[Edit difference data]

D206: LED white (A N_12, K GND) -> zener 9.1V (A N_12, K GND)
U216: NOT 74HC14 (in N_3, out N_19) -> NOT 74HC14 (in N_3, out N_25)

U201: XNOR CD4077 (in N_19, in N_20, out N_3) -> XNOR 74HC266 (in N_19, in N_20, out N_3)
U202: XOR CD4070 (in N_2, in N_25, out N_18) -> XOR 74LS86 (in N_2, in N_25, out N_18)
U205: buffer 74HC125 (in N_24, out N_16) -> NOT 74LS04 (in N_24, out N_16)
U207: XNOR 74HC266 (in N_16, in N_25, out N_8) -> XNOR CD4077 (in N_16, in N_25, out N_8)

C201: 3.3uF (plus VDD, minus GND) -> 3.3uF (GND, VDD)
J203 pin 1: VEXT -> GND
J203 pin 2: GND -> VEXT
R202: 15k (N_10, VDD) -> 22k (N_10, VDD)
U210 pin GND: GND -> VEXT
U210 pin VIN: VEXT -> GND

What this task involves: Exactly as they appear above, the records are to be transcribed in full.

Output below:
D206: LED white (A N_12, K GND) -> zener 9.1V (A N_12, K GND)
U216: NOT 74HC14 (in N_3, out N_19) -> NOT 74HC14 (in N_3, out N_25)

U201: XNOR CD4077 (in N_19, in N_20, out N_3) -> XNOR 74HC266 (in N_19, in N_20, out N_3)
U202: XOR CD4070 (in N_2, in N_25, out N_18) -> XOR 74LS86 (in N_2, in N_25, out N_18)
U205: buffer 74HC125 (in N_24, out N_16) -> NOT 74LS04 (in N_24, out N_16)
U207: XNOR 74HC266 (in N_16, in N_25, out N_8) -> XNOR CD4077 (in N_16, in N_25, out N_8)

C201: 3.3uF (plus VDD, minus GND) -> 3.3uF (GND, VDD)
J203 pin 1: VEXT -> GND
J203 pin 2: GND -> VEXT
R202: 15k (N_10, VDD) -> 22k (N_10, VDD)
U210 pin GND: GND -> VEXT
U210 pin VIN: VEXT -> GND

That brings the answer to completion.